§ Task to complete: Copy exactly the lines of the material below that fall between the line with "red circle: (262, 191) -> (458, 298), moved" and the line with "orange circle: (152, 76) -> (150, 33), moved", both of those lines included; pictures stay out.

§ Data records:
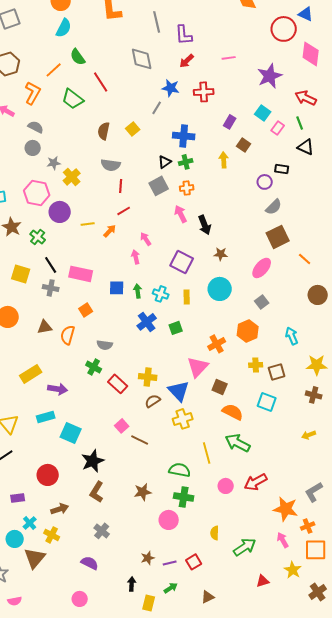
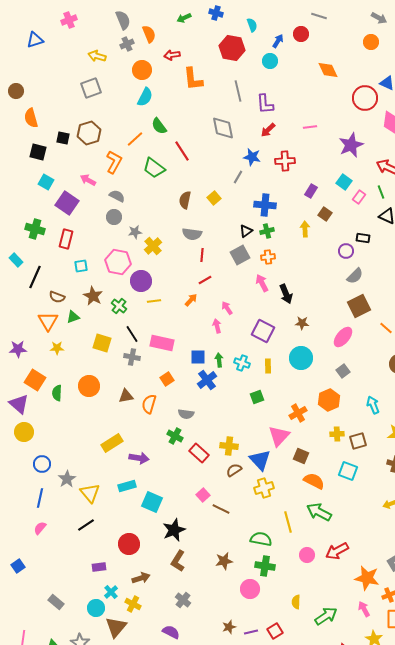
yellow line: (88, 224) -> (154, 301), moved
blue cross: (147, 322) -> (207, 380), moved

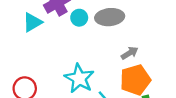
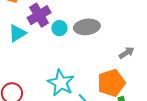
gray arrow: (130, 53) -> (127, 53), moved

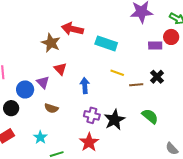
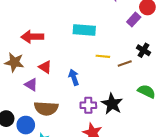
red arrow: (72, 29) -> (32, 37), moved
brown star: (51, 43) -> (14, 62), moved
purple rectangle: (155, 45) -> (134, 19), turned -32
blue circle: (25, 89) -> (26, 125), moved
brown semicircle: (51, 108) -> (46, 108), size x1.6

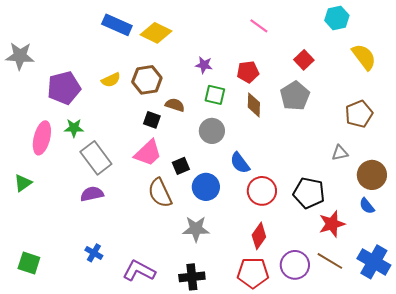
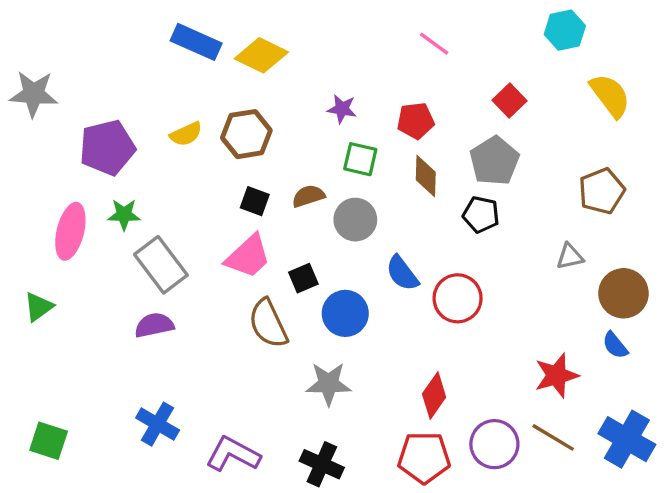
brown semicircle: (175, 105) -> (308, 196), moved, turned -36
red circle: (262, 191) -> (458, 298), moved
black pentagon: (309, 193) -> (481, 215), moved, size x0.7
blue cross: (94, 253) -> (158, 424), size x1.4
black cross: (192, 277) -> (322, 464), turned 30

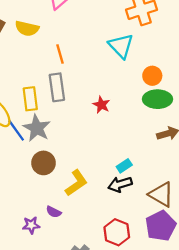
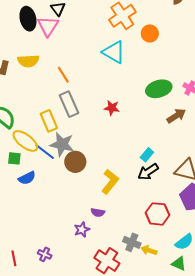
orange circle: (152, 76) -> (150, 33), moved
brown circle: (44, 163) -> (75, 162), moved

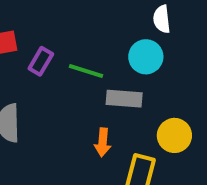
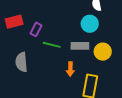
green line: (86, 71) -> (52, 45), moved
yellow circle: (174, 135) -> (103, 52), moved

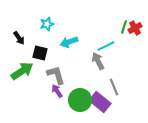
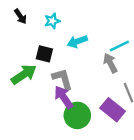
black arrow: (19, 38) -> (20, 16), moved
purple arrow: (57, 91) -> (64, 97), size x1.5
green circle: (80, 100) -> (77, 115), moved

§ Exercise response:
red circle: (262, 191) -> (458, 298), moved
black pentagon: (309, 193) -> (481, 215), moved, size x0.7
blue cross: (94, 253) -> (158, 424), size x1.4
black cross: (192, 277) -> (322, 464), turned 30

orange circle: (152, 76) -> (150, 33), moved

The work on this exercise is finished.